Write the listing out again word for word. Pictures do not belong in the copy.

········

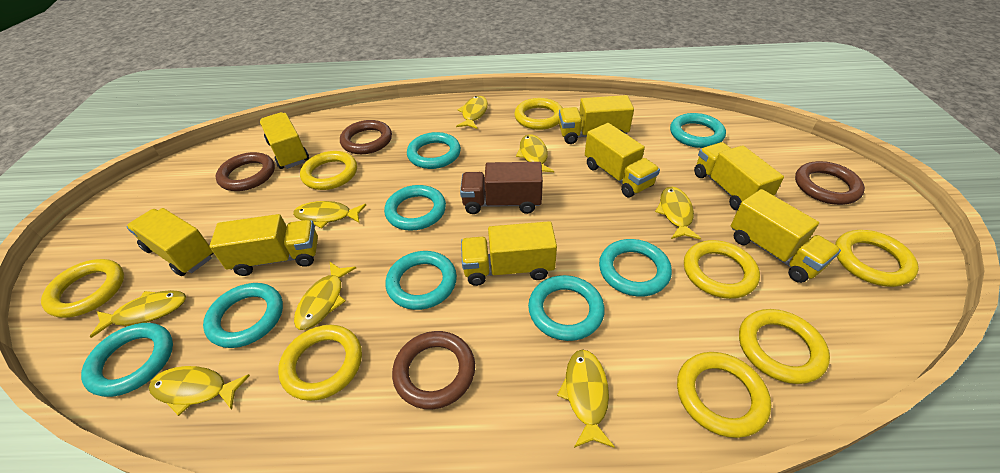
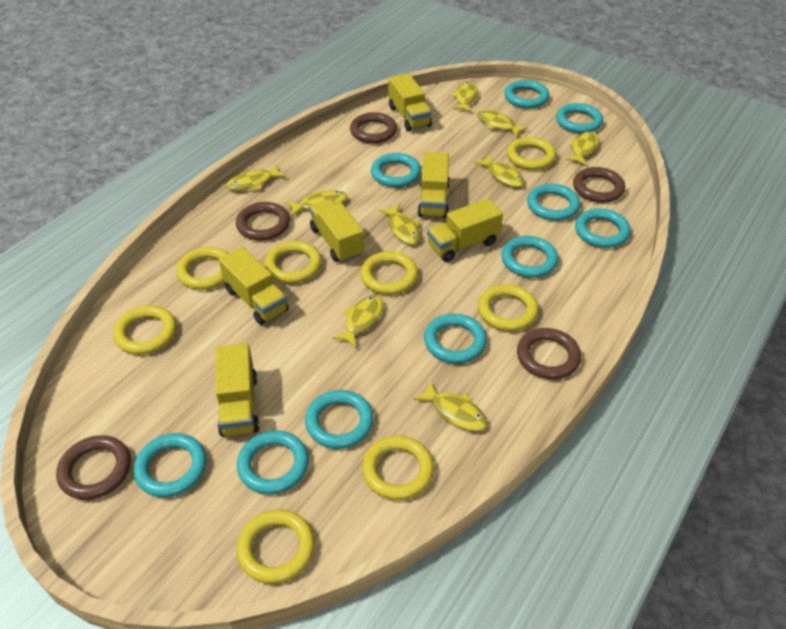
brown ring: 4 -> 5
brown truck: 1 -> 0
turquoise ring: 8 -> 10
yellow fish: 8 -> 9
yellow truck: 8 -> 6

········

- _Result of this exercise_:
brown ring: 4 -> 5
brown truck: 1 -> 0
turquoise ring: 8 -> 10
yellow fish: 8 -> 9
yellow truck: 8 -> 6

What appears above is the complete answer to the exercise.